Print out every entry that follows, exactly as written.

● Provided data
————————

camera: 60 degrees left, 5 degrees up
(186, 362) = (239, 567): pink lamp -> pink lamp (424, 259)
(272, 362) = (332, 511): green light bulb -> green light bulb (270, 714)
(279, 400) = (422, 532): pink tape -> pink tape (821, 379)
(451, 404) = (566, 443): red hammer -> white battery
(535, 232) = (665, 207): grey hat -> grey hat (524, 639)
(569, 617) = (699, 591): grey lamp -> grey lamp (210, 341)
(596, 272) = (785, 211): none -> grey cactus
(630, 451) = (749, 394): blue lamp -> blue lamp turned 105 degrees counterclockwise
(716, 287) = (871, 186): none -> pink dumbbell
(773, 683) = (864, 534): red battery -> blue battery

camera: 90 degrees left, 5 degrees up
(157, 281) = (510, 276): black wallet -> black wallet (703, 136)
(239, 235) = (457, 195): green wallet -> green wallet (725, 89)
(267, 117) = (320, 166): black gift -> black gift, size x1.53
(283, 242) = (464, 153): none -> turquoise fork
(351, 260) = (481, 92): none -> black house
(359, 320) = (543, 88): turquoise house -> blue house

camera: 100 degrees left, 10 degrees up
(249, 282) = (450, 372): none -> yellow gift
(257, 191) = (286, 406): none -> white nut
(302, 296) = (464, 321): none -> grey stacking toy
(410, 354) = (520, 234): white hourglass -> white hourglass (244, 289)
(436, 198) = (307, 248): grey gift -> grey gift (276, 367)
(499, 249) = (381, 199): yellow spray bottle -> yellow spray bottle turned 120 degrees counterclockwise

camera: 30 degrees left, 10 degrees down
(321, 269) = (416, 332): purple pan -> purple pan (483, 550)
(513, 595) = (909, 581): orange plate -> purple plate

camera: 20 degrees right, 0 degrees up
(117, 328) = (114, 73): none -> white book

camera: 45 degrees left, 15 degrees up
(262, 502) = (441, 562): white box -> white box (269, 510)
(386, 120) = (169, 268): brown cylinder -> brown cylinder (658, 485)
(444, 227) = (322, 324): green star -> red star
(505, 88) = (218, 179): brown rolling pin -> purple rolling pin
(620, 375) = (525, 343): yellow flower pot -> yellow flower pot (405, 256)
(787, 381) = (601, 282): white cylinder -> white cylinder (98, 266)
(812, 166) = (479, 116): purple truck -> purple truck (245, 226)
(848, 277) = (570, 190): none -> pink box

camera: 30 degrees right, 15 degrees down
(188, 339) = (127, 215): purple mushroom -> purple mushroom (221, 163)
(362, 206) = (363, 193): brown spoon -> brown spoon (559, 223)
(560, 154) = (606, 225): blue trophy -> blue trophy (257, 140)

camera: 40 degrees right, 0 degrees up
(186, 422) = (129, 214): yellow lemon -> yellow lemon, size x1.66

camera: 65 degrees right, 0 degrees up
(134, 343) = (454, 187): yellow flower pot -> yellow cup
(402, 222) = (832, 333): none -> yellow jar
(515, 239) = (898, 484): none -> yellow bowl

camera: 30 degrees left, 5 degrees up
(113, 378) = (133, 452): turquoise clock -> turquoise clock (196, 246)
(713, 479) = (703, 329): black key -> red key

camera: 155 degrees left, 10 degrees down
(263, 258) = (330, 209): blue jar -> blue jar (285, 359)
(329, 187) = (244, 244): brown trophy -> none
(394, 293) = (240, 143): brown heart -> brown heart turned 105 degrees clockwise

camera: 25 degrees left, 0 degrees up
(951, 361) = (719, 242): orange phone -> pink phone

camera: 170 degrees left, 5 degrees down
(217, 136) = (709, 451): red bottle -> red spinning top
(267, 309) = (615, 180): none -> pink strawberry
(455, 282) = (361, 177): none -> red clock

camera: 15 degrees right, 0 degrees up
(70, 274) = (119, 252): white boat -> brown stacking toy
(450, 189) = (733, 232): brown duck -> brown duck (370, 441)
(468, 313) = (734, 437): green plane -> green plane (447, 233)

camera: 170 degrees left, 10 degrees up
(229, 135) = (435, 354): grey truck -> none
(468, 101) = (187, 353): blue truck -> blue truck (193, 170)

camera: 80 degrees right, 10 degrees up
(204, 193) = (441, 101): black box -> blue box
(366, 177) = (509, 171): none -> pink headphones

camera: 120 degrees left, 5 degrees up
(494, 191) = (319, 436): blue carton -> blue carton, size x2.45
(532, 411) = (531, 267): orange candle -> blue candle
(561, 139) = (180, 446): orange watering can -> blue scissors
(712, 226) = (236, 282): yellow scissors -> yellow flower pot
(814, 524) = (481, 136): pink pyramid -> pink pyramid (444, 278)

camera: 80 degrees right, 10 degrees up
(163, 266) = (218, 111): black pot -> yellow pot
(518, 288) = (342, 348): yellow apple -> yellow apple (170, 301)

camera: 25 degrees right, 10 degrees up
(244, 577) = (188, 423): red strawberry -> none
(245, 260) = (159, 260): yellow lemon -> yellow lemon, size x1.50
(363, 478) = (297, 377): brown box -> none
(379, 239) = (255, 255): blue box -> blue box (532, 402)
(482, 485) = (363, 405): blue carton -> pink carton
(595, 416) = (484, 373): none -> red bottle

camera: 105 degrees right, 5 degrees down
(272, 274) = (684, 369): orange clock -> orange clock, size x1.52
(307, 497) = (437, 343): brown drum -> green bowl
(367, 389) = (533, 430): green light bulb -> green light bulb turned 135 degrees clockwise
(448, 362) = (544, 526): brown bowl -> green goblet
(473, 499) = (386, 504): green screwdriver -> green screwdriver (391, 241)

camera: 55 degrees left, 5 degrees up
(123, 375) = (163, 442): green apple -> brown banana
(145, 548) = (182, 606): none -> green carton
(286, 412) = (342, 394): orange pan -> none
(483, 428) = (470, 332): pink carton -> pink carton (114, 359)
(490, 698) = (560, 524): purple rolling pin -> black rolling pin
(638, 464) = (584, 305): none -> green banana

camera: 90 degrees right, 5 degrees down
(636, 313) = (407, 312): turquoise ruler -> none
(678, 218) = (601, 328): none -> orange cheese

————————

● Response below
camera: 60 degrees left, 5 degrees up
(186, 362) = (239, 567): pink lamp -> pink lamp (424, 259)
(272, 362) = (332, 511): green light bulb -> green light bulb (270, 714)
(279, 400) = (422, 532): pink tape -> pink tape (821, 379)
(451, 404) = (566, 443): red hammer -> white battery
(535, 232) = (665, 207): grey hat -> grey hat (524, 639)
(569, 617) = (699, 591): grey lamp -> grey lamp (210, 341)
(596, 272) = (785, 211): none -> grey cactus
(630, 451) = (749, 394): blue lamp -> blue lamp turned 105 degrees counterclockwise
(716, 287) = (871, 186): none -> pink dumbbell
(773, 683) = (864, 534): red battery -> blue battery

camera: 90 degrees left, 5 degrees up
(157, 281) = (510, 276): black wallet -> black wallet (703, 136)
(239, 235) = (457, 195): green wallet -> green wallet (725, 89)
(267, 117) = (320, 166): black gift -> black gift, size x1.53
(283, 242) = (464, 153): none -> turquoise fork
(351, 260) = (481, 92): none -> black house
(359, 320) = (543, 88): turquoise house -> blue house

camera: 100 degrees left, 10 degrees up
(249, 282) = (450, 372): none -> yellow gift
(257, 191) = (286, 406): none -> white nut
(302, 296) = (464, 321): none -> grey stacking toy
(410, 354) = (520, 234): white hourglass -> white hourglass (244, 289)
(436, 198) = (307, 248): grey gift -> grey gift (276, 367)
(499, 249) = (381, 199): yellow spray bottle -> yellow spray bottle turned 120 degrees counterclockwise

camera: 30 degrees left, 10 degrees down
(321, 269) = (416, 332): purple pan -> purple pan (483, 550)
(513, 595) = (909, 581): orange plate -> purple plate

camera: 20 degrees right, 0 degrees up
(117, 328) = (114, 73): none -> white book

camera: 45 degrees left, 15 degrees up
(262, 502) = (441, 562): white box -> white box (269, 510)
(386, 120) = (169, 268): brown cylinder -> brown cylinder (658, 485)
(444, 227) = (322, 324): green star -> red star
(505, 88) = (218, 179): brown rolling pin -> purple rolling pin
(620, 375) = (525, 343): yellow flower pot -> yellow flower pot (405, 256)
(787, 381) = (601, 282): white cylinder -> white cylinder (98, 266)
(812, 166) = (479, 116): purple truck -> purple truck (245, 226)
(848, 277) = (570, 190): none -> pink box

camera: 30 degrees right, 15 degrees down
(188, 339) = (127, 215): purple mushroom -> purple mushroom (221, 163)
(362, 206) = (363, 193): brown spoon -> brown spoon (559, 223)
(560, 154) = (606, 225): blue trophy -> blue trophy (257, 140)

camera: 40 degrees right, 0 degrees up
(186, 422) = (129, 214): yellow lemon -> yellow lemon, size x1.66

camera: 65 degrees right, 0 degrees up
(134, 343) = (454, 187): yellow flower pot -> yellow cup
(402, 222) = (832, 333): none -> yellow jar
(515, 239) = (898, 484): none -> yellow bowl

camera: 30 degrees left, 5 degrees up
(113, 378) = (133, 452): turquoise clock -> turquoise clock (196, 246)
(713, 479) = (703, 329): black key -> red key

camera: 155 degrees left, 10 degrees down
(263, 258) = (330, 209): blue jar -> blue jar (285, 359)
(329, 187) = (244, 244): brown trophy -> none
(394, 293) = (240, 143): brown heart -> brown heart turned 105 degrees clockwise

camera: 25 degrees left, 0 degrees up
(951, 361) = (719, 242): orange phone -> pink phone

camera: 170 degrees left, 5 degrees down
(217, 136) = (709, 451): red bottle -> red spinning top
(267, 309) = (615, 180): none -> pink strawberry
(455, 282) = (361, 177): none -> red clock

camera: 15 degrees right, 0 degrees up
(70, 274) = (119, 252): white boat -> brown stacking toy
(450, 189) = (733, 232): brown duck -> brown duck (370, 441)
(468, 313) = (734, 437): green plane -> green plane (447, 233)

camera: 170 degrees left, 10 degrees up
(229, 135) = (435, 354): grey truck -> none
(468, 101) = (187, 353): blue truck -> blue truck (193, 170)

camera: 80 degrees right, 10 degrees up
(204, 193) = (441, 101): black box -> blue box
(366, 177) = (509, 171): none -> pink headphones

camera: 120 degrees left, 5 degrees up
(494, 191) = (319, 436): blue carton -> blue carton, size x2.45
(532, 411) = (531, 267): orange candle -> blue candle
(561, 139) = (180, 446): orange watering can -> blue scissors
(712, 226) = (236, 282): yellow scissors -> yellow flower pot
(814, 524) = (481, 136): pink pyramid -> pink pyramid (444, 278)

camera: 80 degrees right, 10 degrees up
(163, 266) = (218, 111): black pot -> yellow pot
(518, 288) = (342, 348): yellow apple -> yellow apple (170, 301)

camera: 25 degrees right, 10 degrees up
(244, 577) = (188, 423): red strawberry -> none
(245, 260) = (159, 260): yellow lemon -> yellow lemon, size x1.50
(363, 478) = (297, 377): brown box -> none
(379, 239) = (255, 255): blue box -> blue box (532, 402)
(482, 485) = (363, 405): blue carton -> pink carton
(595, 416) = (484, 373): none -> red bottle

camera: 105 degrees right, 5 degrees down
(272, 274) = (684, 369): orange clock -> orange clock, size x1.52
(307, 497) = (437, 343): brown drum -> green bowl
(367, 389) = (533, 430): green light bulb -> green light bulb turned 135 degrees clockwise
(448, 362) = (544, 526): brown bowl -> green goblet
(473, 499) = (386, 504): green screwdriver -> green screwdriver (391, 241)

camera: 55 degrees left, 5 degrees up
(123, 375) = (163, 442): green apple -> brown banana
(145, 548) = (182, 606): none -> green carton
(286, 412) = (342, 394): orange pan -> none
(483, 428) = (470, 332): pink carton -> pink carton (114, 359)
(490, 698) = (560, 524): purple rolling pin -> black rolling pin
(638, 464) = (584, 305): none -> green banana

camera: 90 degrees right, 5 degrees down
(636, 313) = (407, 312): turquoise ruler -> none
(678, 218) = (601, 328): none -> orange cheese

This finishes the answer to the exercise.